● The problem
Using the data below, return the stretch from the line that contains "What was the piłka" through the line that contains "The pudełko (niebieski)", both included, exactly as it stands and nothing beyond it.

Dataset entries
/---
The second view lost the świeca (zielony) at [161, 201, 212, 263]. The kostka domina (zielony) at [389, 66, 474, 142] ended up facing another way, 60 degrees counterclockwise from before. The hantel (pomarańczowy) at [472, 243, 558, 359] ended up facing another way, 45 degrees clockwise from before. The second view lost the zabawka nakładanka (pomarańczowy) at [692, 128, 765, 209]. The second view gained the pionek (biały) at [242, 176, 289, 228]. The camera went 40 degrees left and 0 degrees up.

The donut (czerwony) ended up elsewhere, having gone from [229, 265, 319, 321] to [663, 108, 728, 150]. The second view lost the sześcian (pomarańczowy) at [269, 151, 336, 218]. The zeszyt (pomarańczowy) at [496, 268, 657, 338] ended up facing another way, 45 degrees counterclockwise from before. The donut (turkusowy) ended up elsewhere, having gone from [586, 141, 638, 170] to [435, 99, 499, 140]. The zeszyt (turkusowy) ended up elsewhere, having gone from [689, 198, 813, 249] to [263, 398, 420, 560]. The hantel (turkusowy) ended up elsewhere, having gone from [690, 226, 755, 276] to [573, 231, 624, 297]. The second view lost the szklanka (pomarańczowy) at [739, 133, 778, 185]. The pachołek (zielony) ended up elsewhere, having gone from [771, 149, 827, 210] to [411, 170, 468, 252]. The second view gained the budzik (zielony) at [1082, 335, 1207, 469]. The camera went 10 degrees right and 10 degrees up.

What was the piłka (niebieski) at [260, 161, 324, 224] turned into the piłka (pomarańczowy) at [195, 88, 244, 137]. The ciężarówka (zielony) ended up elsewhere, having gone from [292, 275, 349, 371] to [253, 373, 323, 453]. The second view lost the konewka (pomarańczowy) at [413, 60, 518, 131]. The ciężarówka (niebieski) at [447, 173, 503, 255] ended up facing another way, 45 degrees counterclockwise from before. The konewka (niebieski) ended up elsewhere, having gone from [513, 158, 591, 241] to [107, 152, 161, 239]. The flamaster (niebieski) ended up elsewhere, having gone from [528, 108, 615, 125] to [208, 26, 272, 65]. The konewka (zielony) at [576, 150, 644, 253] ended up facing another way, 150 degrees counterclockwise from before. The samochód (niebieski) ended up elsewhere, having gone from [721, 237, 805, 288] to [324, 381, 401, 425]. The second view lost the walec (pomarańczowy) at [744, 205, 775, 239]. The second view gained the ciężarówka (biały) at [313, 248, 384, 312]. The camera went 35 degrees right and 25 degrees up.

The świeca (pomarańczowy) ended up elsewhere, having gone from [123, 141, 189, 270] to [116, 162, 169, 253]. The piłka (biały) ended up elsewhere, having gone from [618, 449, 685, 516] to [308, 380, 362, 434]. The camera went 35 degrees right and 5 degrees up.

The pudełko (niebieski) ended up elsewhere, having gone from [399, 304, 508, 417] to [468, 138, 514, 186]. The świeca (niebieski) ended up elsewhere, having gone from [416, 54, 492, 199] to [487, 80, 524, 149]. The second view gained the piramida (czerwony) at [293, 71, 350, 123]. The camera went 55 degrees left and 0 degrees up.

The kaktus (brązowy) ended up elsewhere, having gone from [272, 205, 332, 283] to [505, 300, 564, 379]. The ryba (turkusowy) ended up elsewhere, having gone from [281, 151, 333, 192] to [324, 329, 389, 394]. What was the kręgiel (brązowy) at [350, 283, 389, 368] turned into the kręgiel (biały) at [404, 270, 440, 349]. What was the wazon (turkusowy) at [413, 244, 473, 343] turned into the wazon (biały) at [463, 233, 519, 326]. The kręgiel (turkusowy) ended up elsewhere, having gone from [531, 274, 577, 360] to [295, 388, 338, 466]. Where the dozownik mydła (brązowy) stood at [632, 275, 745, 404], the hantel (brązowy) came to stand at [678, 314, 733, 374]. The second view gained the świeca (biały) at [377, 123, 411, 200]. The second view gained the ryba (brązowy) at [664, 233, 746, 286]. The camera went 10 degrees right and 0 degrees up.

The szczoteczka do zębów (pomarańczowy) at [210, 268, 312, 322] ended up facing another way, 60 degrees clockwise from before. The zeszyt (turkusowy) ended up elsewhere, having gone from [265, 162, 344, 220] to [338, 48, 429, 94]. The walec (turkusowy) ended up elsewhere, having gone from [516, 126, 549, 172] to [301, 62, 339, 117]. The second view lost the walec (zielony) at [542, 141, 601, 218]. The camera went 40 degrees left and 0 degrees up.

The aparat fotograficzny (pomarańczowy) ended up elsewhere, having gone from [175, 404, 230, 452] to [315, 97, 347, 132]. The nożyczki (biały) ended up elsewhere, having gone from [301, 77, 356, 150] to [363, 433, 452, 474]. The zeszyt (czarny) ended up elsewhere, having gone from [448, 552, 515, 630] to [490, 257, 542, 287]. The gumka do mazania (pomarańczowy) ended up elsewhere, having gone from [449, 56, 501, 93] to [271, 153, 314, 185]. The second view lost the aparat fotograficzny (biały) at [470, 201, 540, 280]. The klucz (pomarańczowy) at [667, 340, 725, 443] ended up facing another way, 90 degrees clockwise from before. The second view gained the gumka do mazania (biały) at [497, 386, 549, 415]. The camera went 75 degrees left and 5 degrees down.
\---
● Result below
What was the piłka (niebieski) at [260, 161, 324, 224] turned into the piłka (pomarańczowy) at [195, 88, 244, 137]. The ciężarówka (zielony) ended up elsewhere, having gone from [292, 275, 349, 371] to [253, 373, 323, 453]. The second view lost the konewka (pomarańczowy) at [413, 60, 518, 131]. The ciężarówka (niebieski) at [447, 173, 503, 255] ended up facing another way, 45 degrees counterclockwise from before. The konewka (niebieski) ended up elsewhere, having gone from [513, 158, 591, 241] to [107, 152, 161, 239]. The flamaster (niebieski) ended up elsewhere, having gone from [528, 108, 615, 125] to [208, 26, 272, 65]. The konewka (zielony) at [576, 150, 644, 253] ended up facing another way, 150 degrees counterclockwise from before. The samochód (niebieski) ended up elsewhere, having gone from [721, 237, 805, 288] to [324, 381, 401, 425]. The second view lost the walec (pomarańczowy) at [744, 205, 775, 239]. The second view gained the ciężarówka (biały) at [313, 248, 384, 312]. The camera went 35 degrees right and 25 degrees up.

The świeca (pomarańczowy) ended up elsewhere, having gone from [123, 141, 189, 270] to [116, 162, 169, 253]. The piłka (biały) ended up elsewhere, having gone from [618, 449, 685, 516] to [308, 380, 362, 434]. The camera went 35 degrees right and 5 degrees up.

The pudełko (niebieski) ended up elsewhere, having gone from [399, 304, 508, 417] to [468, 138, 514, 186]. The świeca (niebieski) ended up elsewhere, having gone from [416, 54, 492, 199] to [487, 80, 524, 149]. The second view gained the piramida (czerwony) at [293, 71, 350, 123]. The camera went 55 degrees left and 0 degrees up.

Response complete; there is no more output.